— RECORDS FOR PROCESSING —
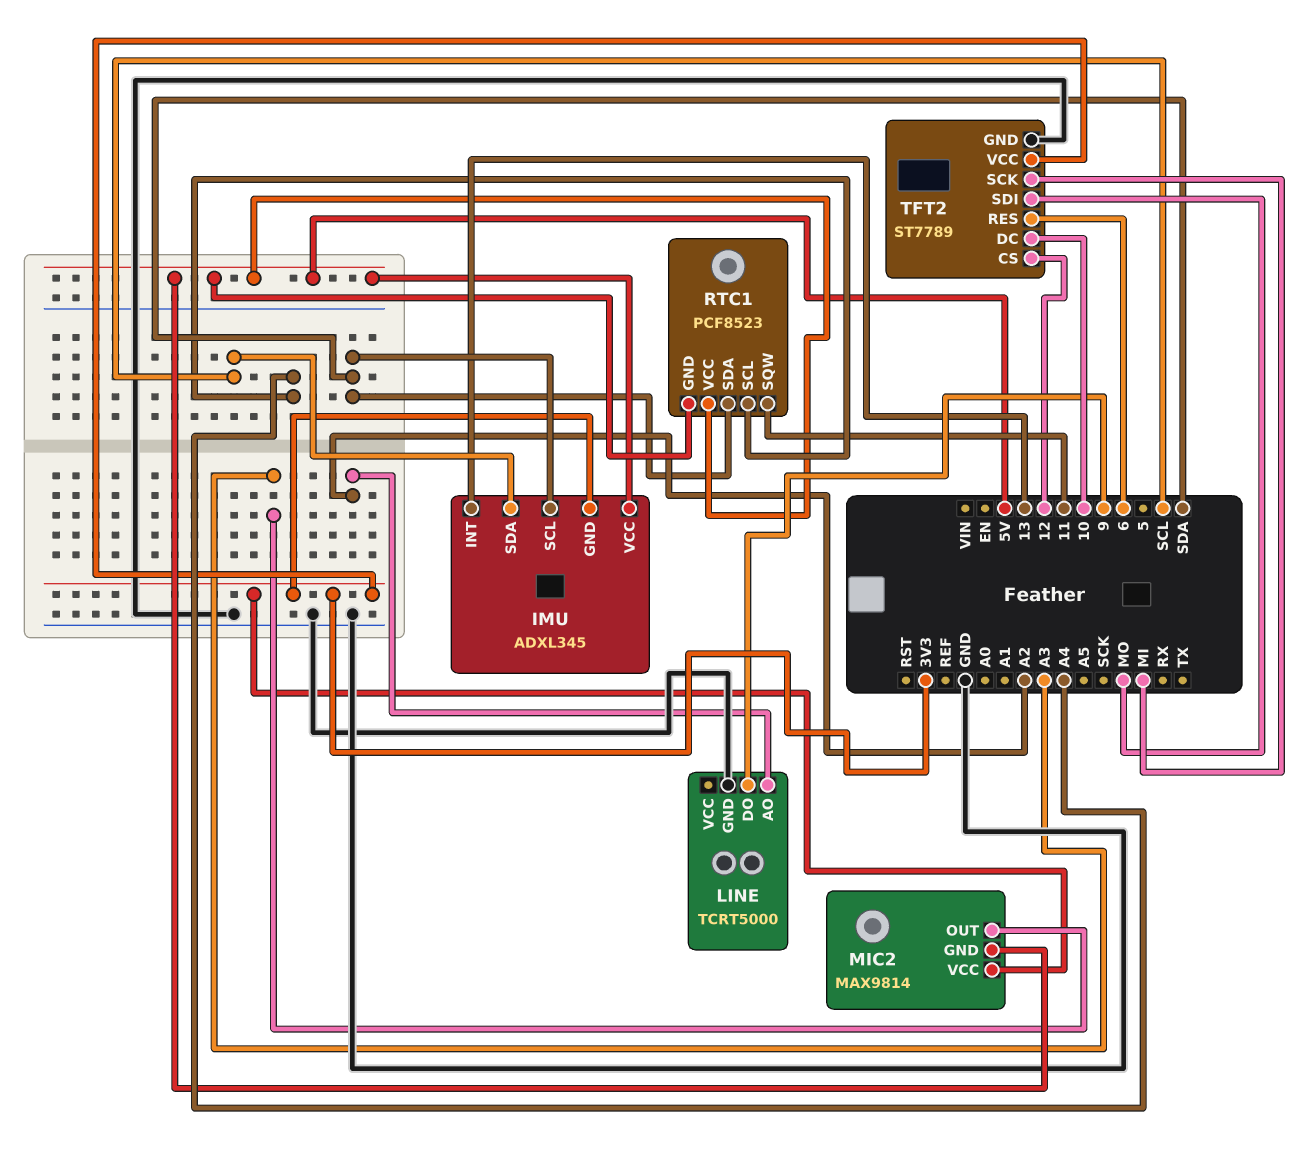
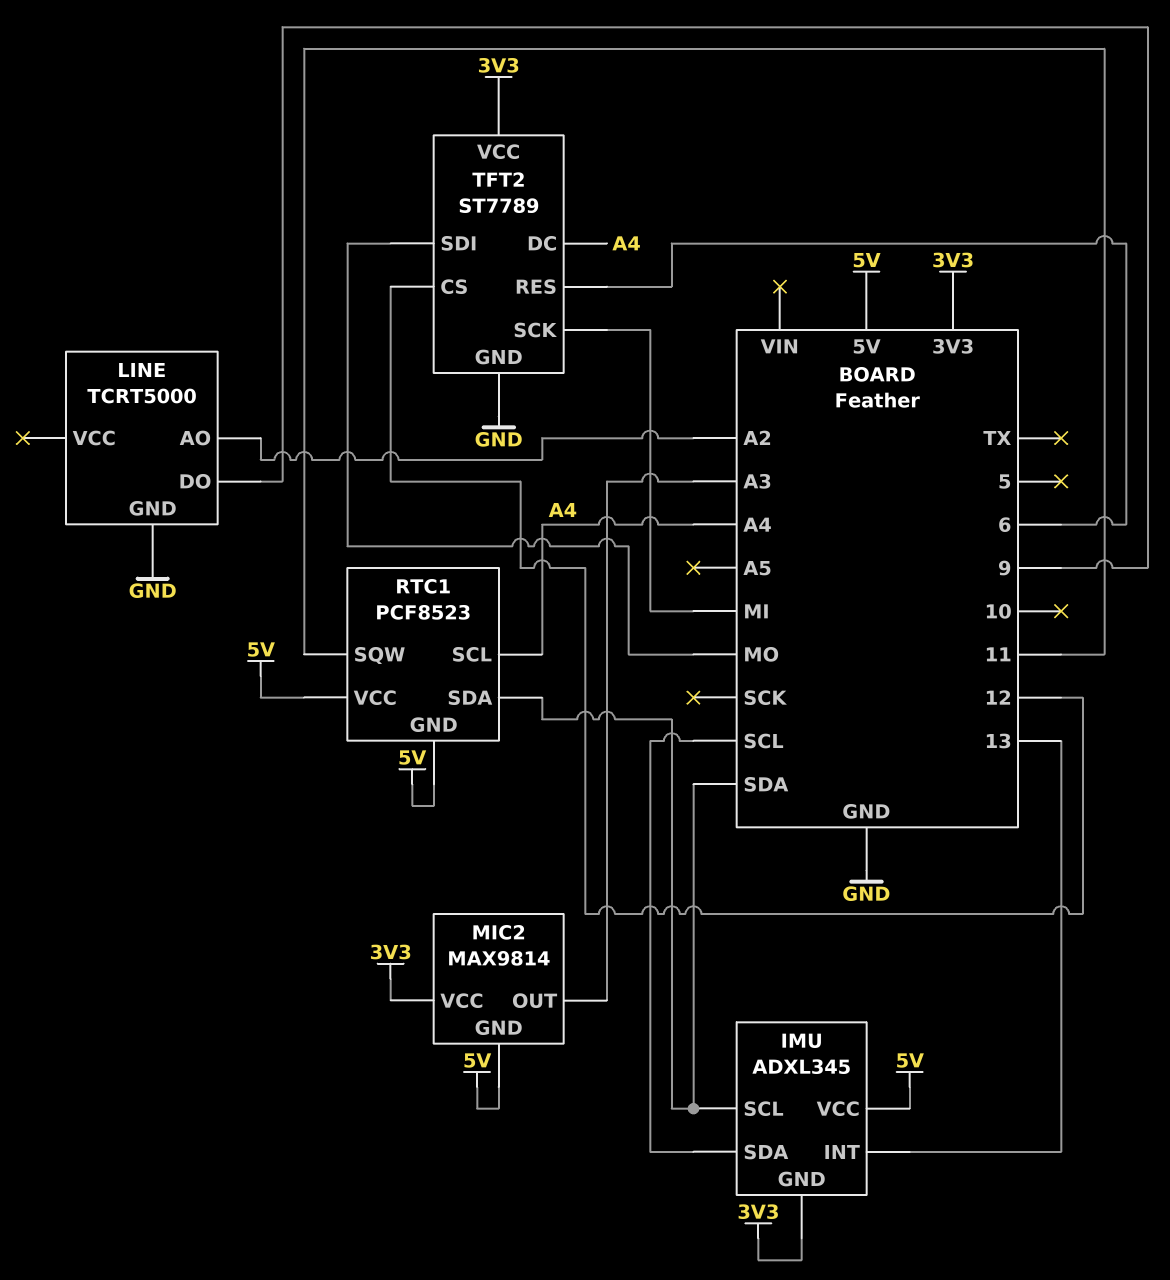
TFT2 pin DC: 10 -> A4

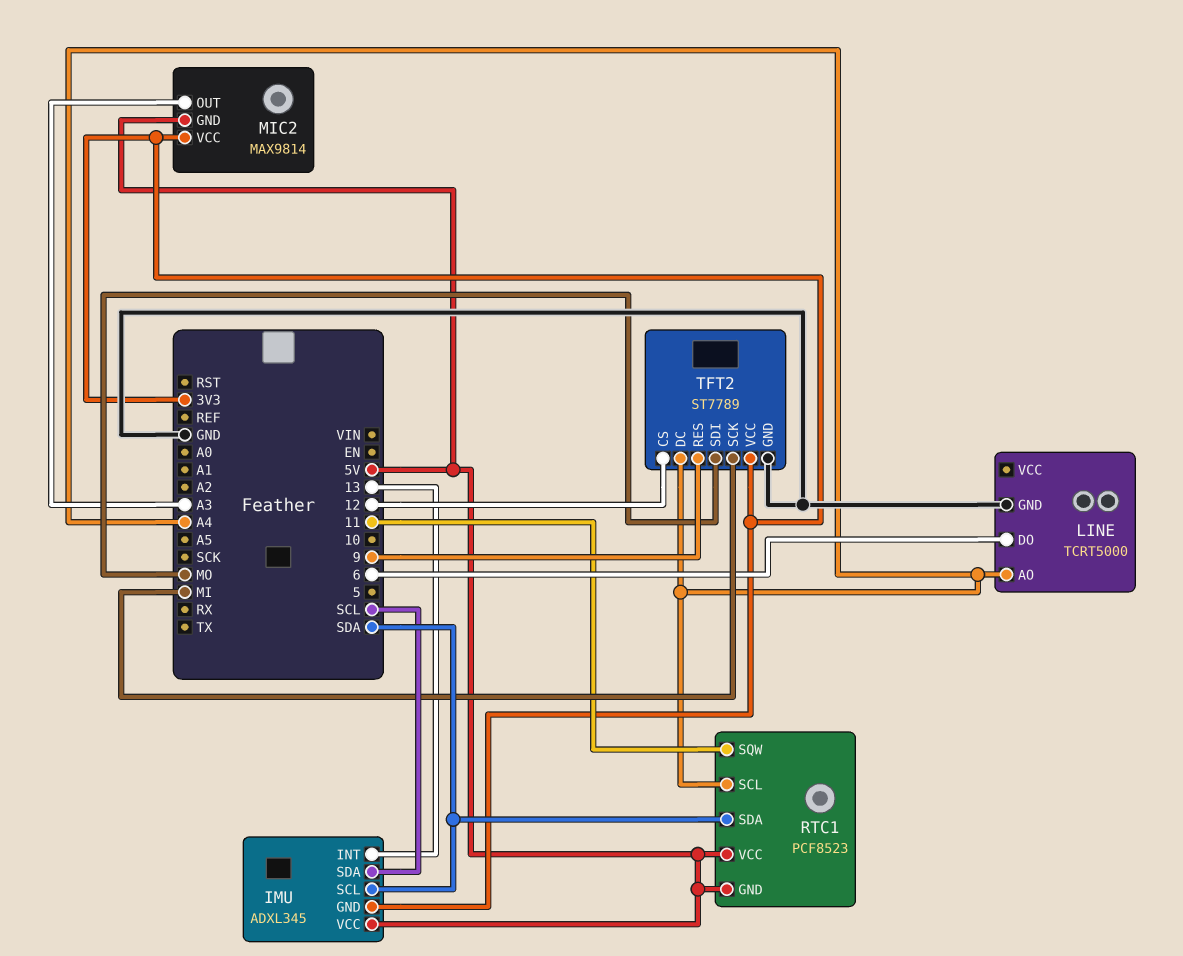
LINE pin AO: A2 -> A4
LINE pin DO: 9 -> 6
TFT2 pin RES: 6 -> 9

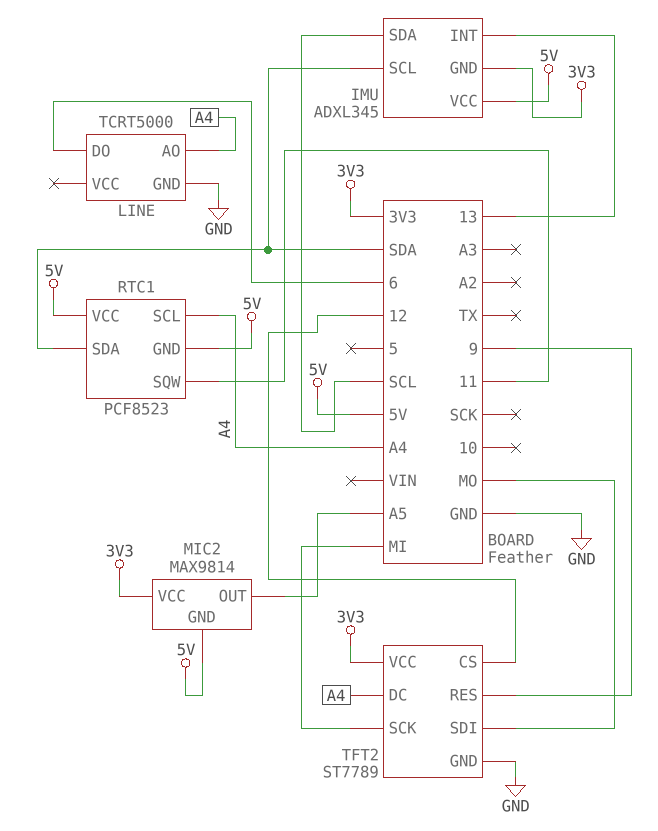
MIC2 pin OUT: A3 -> A5

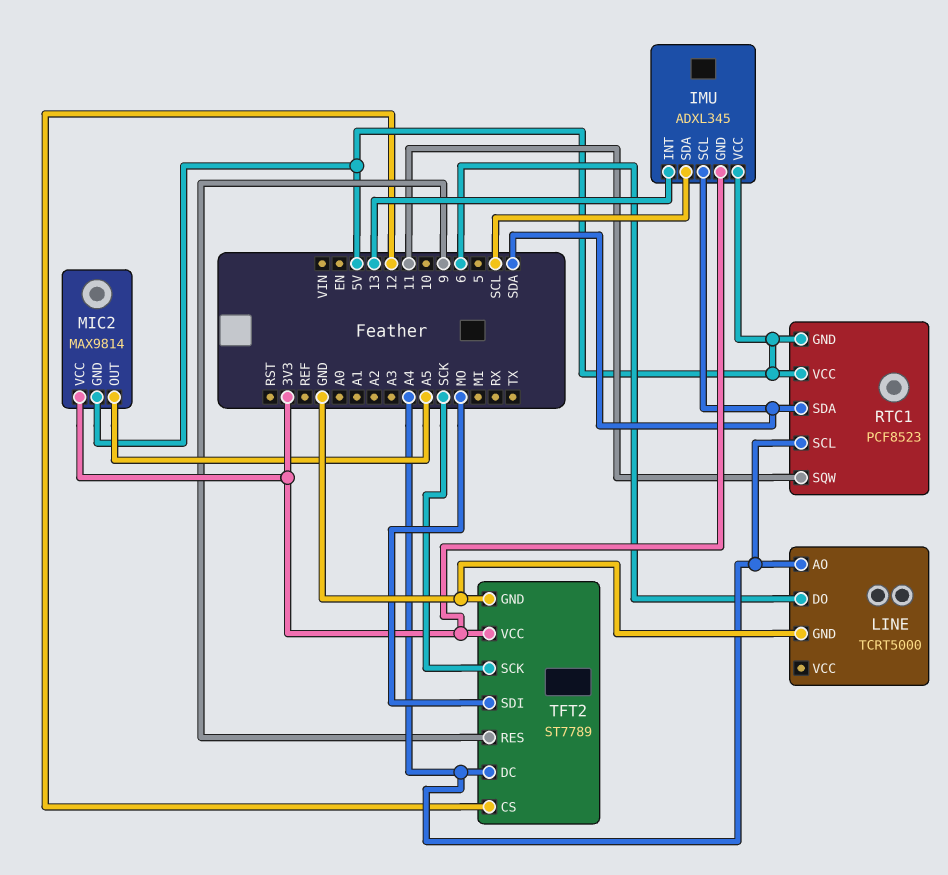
TFT2 pin SCK: MI -> SCK

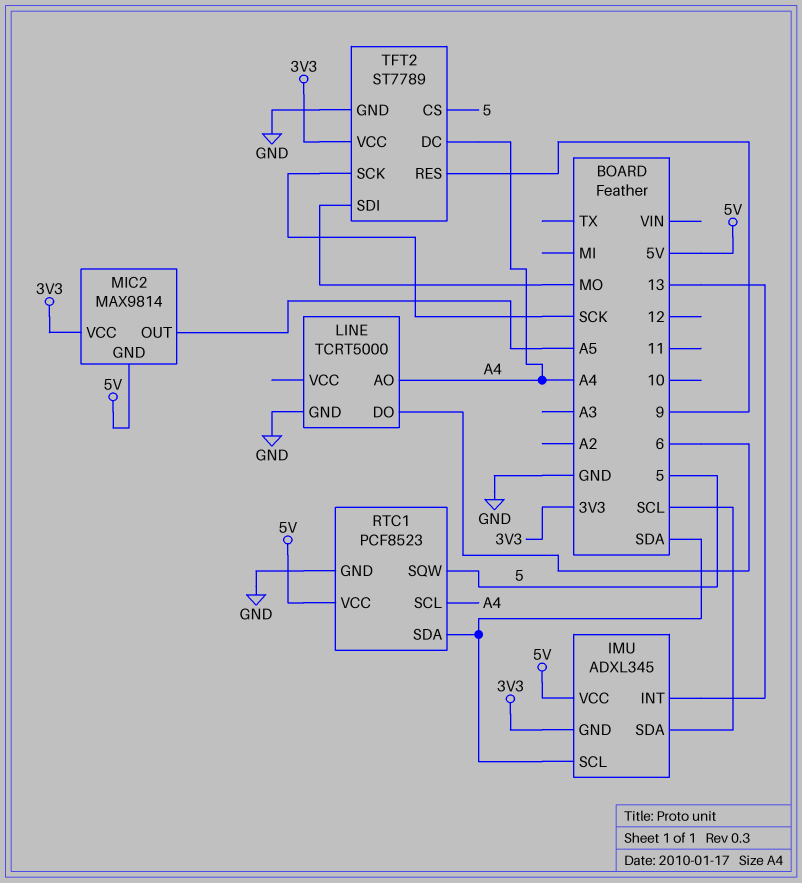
RTC1 pin GND: 5V -> GND
RTC1 pin SQW: 11 -> 5
TFT2 pin CS: 12 -> 5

— WORK TO BE COMPLETED —
Write each line exactly as it appears, from the line that holds "TFT2 pin SCK: MI -> SCK" through the closing line of the data above, and leave every picture out.

— FINISHED TASK —
TFT2 pin SCK: MI -> SCK

RTC1 pin GND: 5V -> GND
RTC1 pin SQW: 11 -> 5
TFT2 pin CS: 12 -> 5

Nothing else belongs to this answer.